##### Data provided #####
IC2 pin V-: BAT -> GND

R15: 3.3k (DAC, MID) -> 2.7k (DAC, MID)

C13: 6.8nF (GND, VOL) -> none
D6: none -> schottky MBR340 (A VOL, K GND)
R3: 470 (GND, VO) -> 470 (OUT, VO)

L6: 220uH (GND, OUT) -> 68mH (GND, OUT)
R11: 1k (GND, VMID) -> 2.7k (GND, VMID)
#####
##### Data provided #####
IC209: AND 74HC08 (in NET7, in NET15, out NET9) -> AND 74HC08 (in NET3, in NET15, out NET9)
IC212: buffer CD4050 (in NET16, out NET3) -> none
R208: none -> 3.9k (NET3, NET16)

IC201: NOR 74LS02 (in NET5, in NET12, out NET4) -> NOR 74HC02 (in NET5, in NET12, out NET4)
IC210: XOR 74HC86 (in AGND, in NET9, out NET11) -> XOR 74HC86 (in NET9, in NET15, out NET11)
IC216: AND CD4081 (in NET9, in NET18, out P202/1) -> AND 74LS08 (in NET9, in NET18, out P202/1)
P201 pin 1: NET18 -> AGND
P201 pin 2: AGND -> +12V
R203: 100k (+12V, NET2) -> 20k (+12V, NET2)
#####
##### Data provided #####
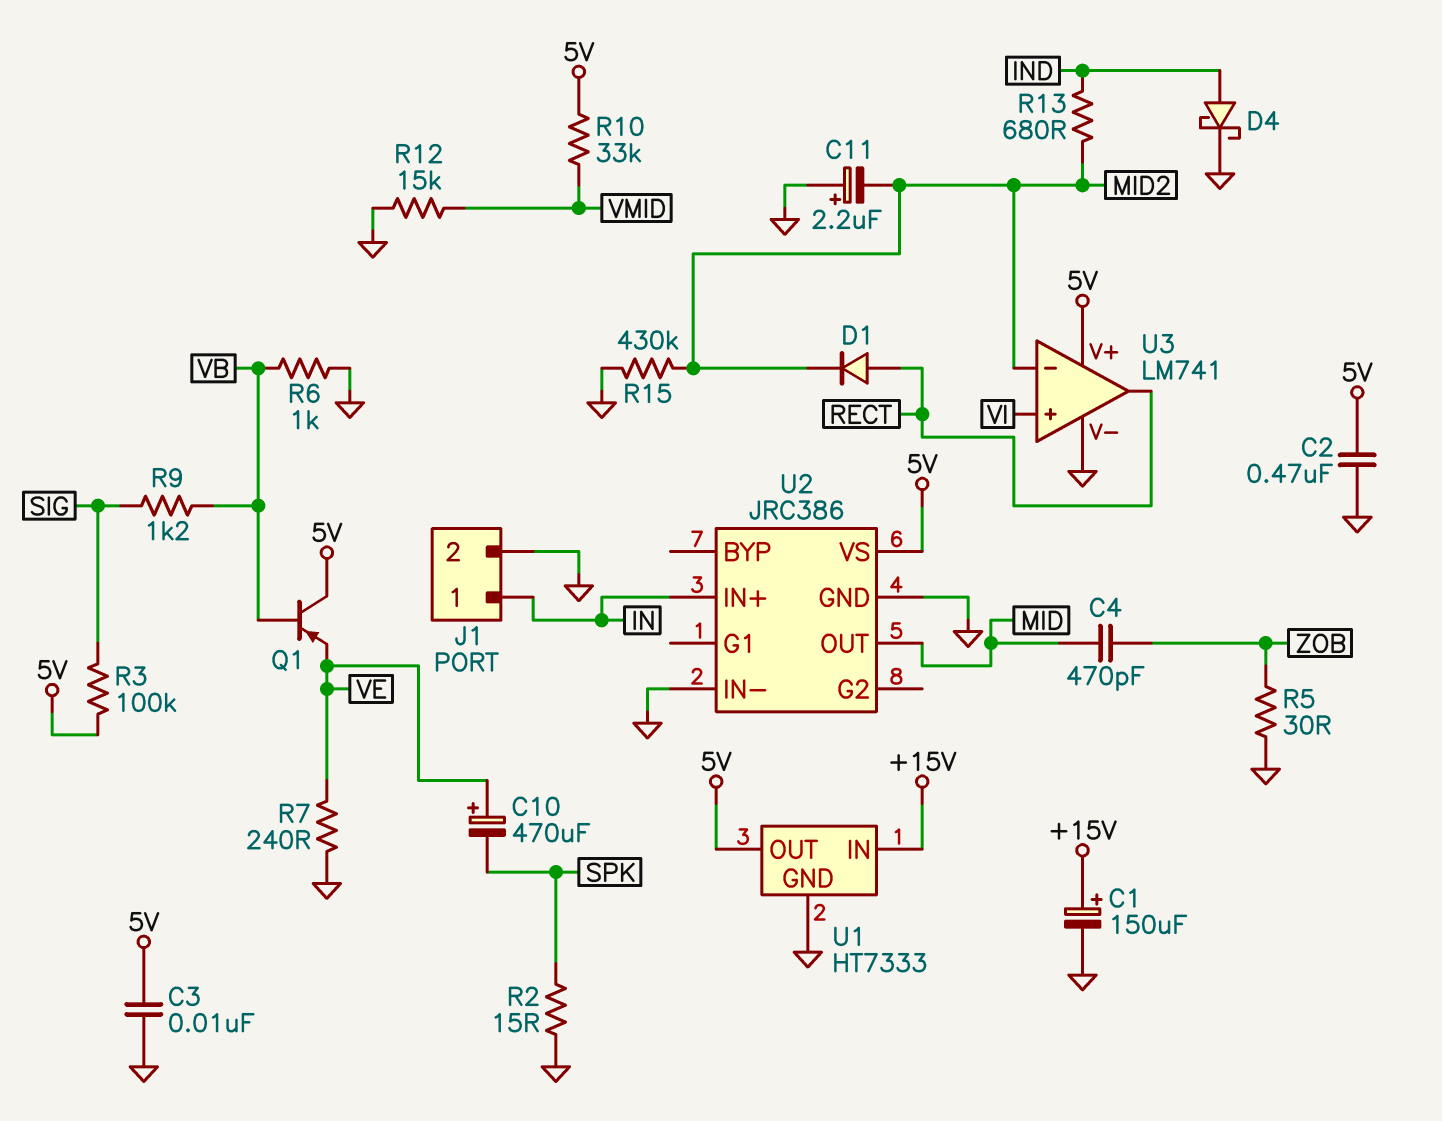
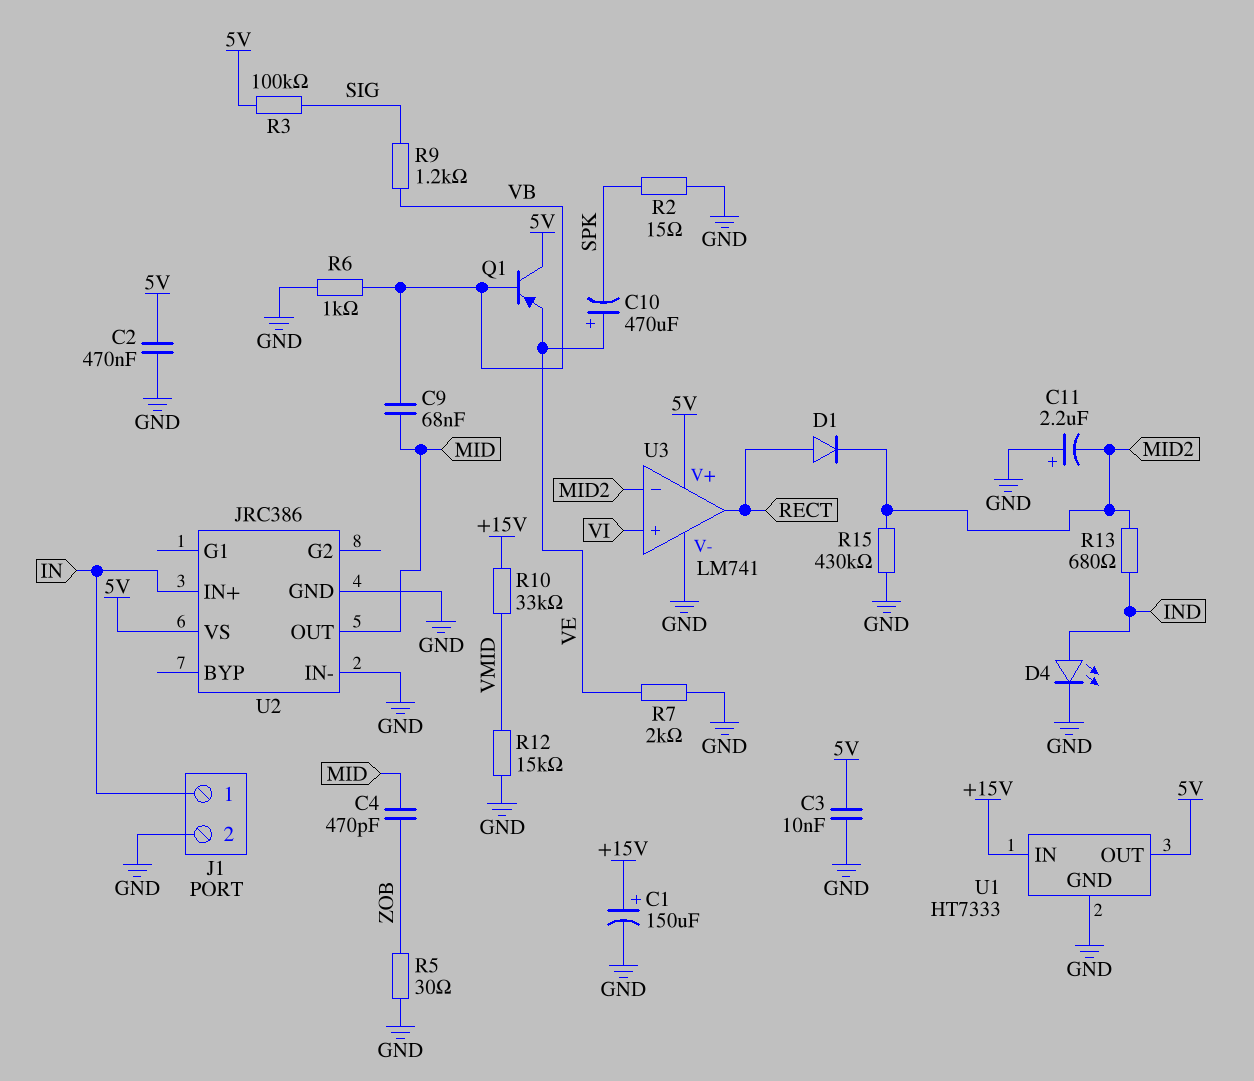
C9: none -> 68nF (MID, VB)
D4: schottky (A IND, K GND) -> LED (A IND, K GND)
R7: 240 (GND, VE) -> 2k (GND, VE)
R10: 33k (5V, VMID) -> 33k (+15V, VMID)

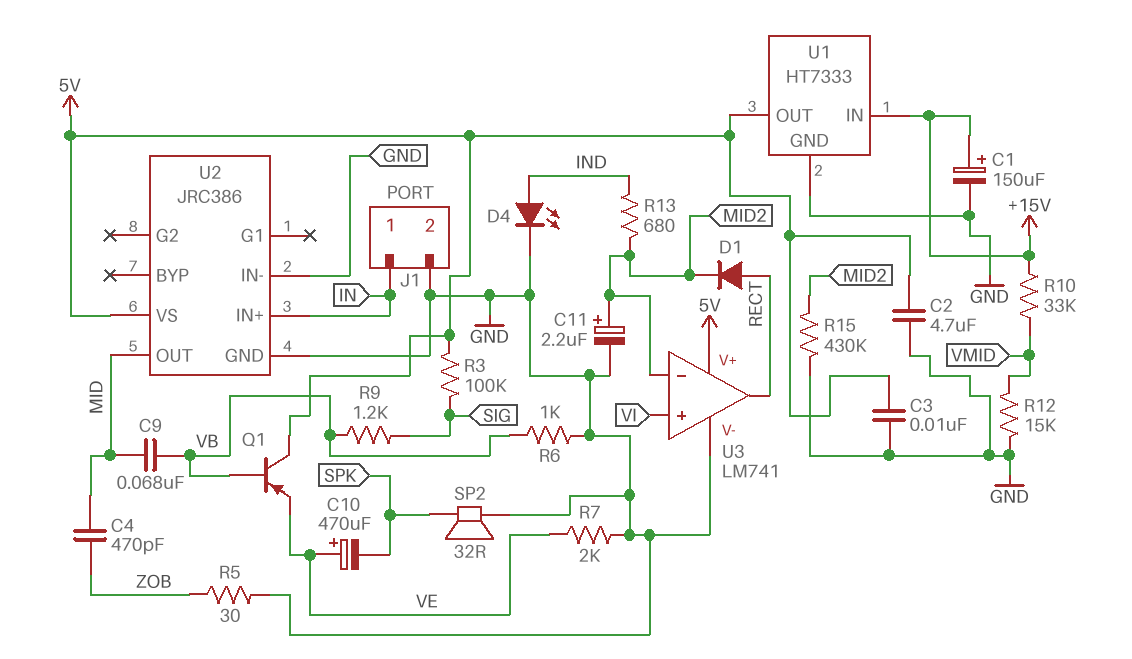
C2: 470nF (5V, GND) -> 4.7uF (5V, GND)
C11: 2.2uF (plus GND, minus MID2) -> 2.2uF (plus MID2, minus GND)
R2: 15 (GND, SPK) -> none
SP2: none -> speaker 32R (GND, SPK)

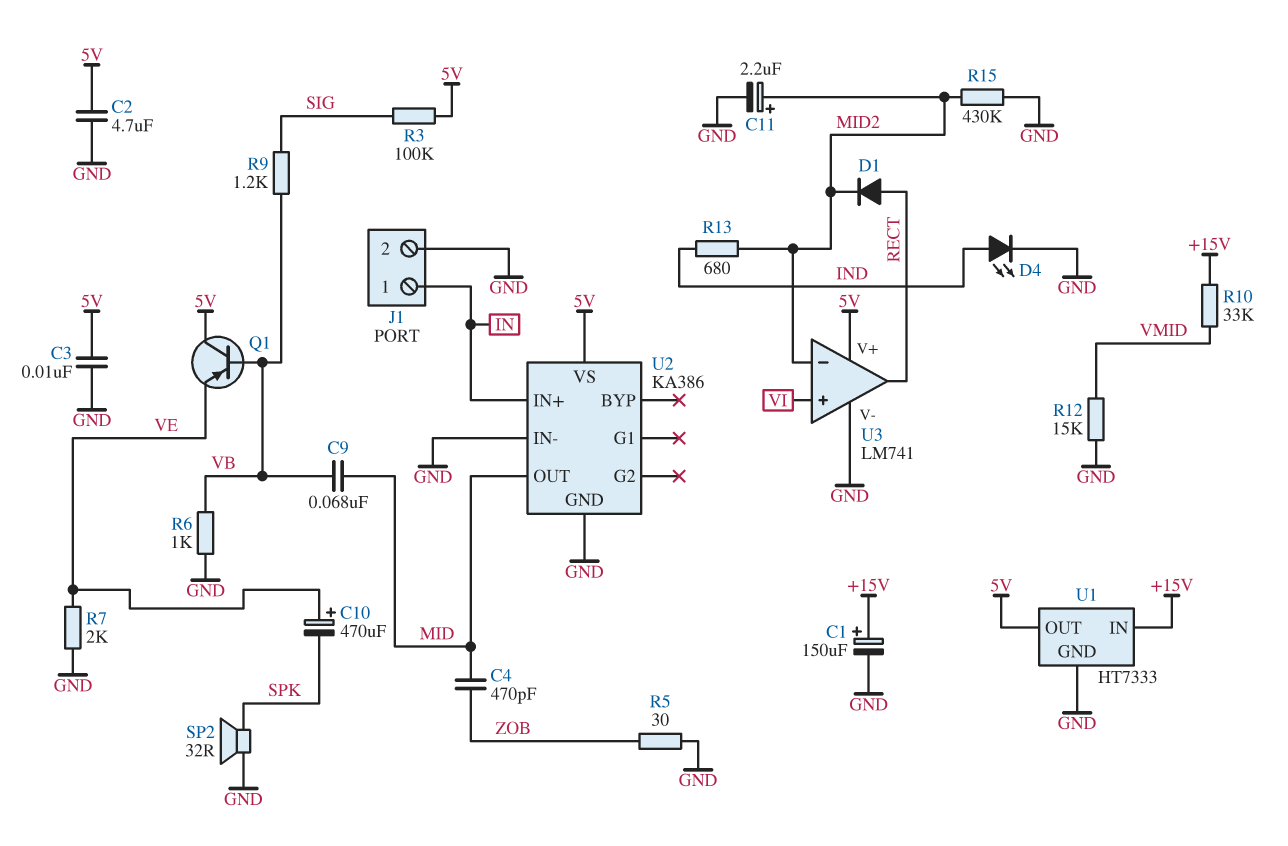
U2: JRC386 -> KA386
#####
▶ _Task directions_
Your answer should consist of the lines from the line with "R3: 470 (GND, VO) -> 470 (OUT, VO)" to the line with "R11: 1k (GND, VMID) -> 2.7k (GND, VMID)" above, repeated exactly, both ends included.

▶ _Written answer_
R3: 470 (GND, VO) -> 470 (OUT, VO)

L6: 220uH (GND, OUT) -> 68mH (GND, OUT)
R11: 1k (GND, VMID) -> 2.7k (GND, VMID)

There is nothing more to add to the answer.